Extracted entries
****
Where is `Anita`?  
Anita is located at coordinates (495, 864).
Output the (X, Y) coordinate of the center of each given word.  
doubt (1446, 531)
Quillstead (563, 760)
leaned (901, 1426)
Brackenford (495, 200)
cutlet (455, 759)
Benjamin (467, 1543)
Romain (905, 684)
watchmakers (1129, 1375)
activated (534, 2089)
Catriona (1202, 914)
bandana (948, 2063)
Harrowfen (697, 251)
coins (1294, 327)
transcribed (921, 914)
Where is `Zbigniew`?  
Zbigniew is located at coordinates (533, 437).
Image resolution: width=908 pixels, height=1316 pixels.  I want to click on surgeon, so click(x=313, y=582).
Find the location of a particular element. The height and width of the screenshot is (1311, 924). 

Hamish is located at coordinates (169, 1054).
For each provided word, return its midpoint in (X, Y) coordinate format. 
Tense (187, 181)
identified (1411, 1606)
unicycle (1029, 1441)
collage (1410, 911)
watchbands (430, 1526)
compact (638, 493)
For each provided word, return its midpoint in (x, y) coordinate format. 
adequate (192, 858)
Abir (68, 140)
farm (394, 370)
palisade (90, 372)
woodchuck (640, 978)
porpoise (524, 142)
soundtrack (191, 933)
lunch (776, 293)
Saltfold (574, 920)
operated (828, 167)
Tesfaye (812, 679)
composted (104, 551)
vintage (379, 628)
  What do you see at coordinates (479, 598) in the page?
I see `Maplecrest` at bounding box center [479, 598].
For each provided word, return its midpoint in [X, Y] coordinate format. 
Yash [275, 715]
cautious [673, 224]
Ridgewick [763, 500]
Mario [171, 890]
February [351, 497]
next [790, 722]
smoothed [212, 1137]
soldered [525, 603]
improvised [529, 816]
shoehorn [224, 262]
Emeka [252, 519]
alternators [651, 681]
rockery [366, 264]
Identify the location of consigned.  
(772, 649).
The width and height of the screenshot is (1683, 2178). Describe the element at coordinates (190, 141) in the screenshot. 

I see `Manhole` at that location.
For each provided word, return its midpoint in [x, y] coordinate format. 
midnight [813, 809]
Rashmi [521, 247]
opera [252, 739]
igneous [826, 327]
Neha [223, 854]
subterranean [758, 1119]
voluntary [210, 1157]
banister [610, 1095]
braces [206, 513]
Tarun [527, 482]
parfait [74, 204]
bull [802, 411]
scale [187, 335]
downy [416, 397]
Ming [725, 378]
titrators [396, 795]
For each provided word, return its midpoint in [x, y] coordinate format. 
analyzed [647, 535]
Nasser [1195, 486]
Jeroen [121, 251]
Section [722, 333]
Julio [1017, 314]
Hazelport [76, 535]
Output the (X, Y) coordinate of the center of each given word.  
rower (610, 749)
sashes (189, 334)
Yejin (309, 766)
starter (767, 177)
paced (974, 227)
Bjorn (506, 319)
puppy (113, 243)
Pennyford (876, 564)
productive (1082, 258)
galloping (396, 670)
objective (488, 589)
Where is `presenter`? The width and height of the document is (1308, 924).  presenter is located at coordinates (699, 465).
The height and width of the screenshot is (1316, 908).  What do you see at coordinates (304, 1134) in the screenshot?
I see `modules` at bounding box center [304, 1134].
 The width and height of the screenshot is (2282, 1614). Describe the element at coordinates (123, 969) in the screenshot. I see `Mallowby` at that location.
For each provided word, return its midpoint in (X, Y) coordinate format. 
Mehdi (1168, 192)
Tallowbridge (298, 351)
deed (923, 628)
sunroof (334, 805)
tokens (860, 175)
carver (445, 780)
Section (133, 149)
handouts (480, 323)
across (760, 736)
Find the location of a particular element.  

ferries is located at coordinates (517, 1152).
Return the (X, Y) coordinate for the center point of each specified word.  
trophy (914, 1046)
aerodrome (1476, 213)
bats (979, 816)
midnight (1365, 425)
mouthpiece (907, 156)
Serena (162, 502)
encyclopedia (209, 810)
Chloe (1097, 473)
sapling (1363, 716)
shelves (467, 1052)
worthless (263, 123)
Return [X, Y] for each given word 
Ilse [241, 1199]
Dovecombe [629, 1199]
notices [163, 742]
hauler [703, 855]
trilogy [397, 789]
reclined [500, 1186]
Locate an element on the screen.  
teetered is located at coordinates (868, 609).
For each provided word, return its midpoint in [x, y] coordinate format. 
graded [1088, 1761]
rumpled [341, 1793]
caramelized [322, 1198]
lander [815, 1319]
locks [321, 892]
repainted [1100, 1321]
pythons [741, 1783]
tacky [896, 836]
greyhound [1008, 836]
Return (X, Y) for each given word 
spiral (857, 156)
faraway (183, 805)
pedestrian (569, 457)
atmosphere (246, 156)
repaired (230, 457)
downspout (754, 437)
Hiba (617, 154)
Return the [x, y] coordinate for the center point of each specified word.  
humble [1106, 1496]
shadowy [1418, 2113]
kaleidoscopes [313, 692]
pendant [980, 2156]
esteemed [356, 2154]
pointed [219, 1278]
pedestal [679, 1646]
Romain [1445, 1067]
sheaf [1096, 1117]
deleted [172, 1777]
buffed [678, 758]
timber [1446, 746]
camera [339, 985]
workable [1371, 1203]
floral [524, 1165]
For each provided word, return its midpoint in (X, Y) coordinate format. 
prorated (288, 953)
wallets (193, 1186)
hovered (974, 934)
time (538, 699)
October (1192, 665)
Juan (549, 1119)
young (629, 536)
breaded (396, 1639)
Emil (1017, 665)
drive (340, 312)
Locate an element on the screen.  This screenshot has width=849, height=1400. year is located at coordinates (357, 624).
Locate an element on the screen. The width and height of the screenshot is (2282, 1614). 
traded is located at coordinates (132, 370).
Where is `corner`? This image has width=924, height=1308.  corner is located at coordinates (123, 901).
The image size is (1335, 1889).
****
= Instruction =
Please transcribe, without any change, the entries from the line that contains "activated (534, 2089)" through the line that contains "cautious [673, 224]", including both of those lines.

= Written response =
activated (534, 2089)
Catriona (1202, 914)
bandana (948, 2063)
Harrowfen (697, 251)
coins (1294, 327)
transcribed (921, 914)
Where is `Zbigniew`?  
Zbigniew is located at coordinates (533, 437).
Image resolution: width=908 pixels, height=1316 pixels.  I want to click on surgeon, so click(x=313, y=582).
Find the location of a particular element. The height and width of the screenshot is (1311, 924). 

Hamish is located at coordinates (169, 1054).
For each provided word, return its midpoint in (X, Y) coordinate format. 
Tense (187, 181)
identified (1411, 1606)
unicycle (1029, 1441)
collage (1410, 911)
watchbands (430, 1526)
compact (638, 493)
For each provided word, return its midpoint in (x, y) coordinate format. 
adequate (192, 858)
Abir (68, 140)
farm (394, 370)
palisade (90, 372)
woodchuck (640, 978)
porpoise (524, 142)
soundtrack (191, 933)
lunch (776, 293)
Saltfold (574, 920)
operated (828, 167)
Tesfaye (812, 679)
composted (104, 551)
vintage (379, 628)
  What do you see at coordinates (479, 598) in the page?
I see `Maplecrest` at bounding box center [479, 598].
For each provided word, return its midpoint in [X, Y] coordinate format. 
Yash [275, 715]
cautious [673, 224]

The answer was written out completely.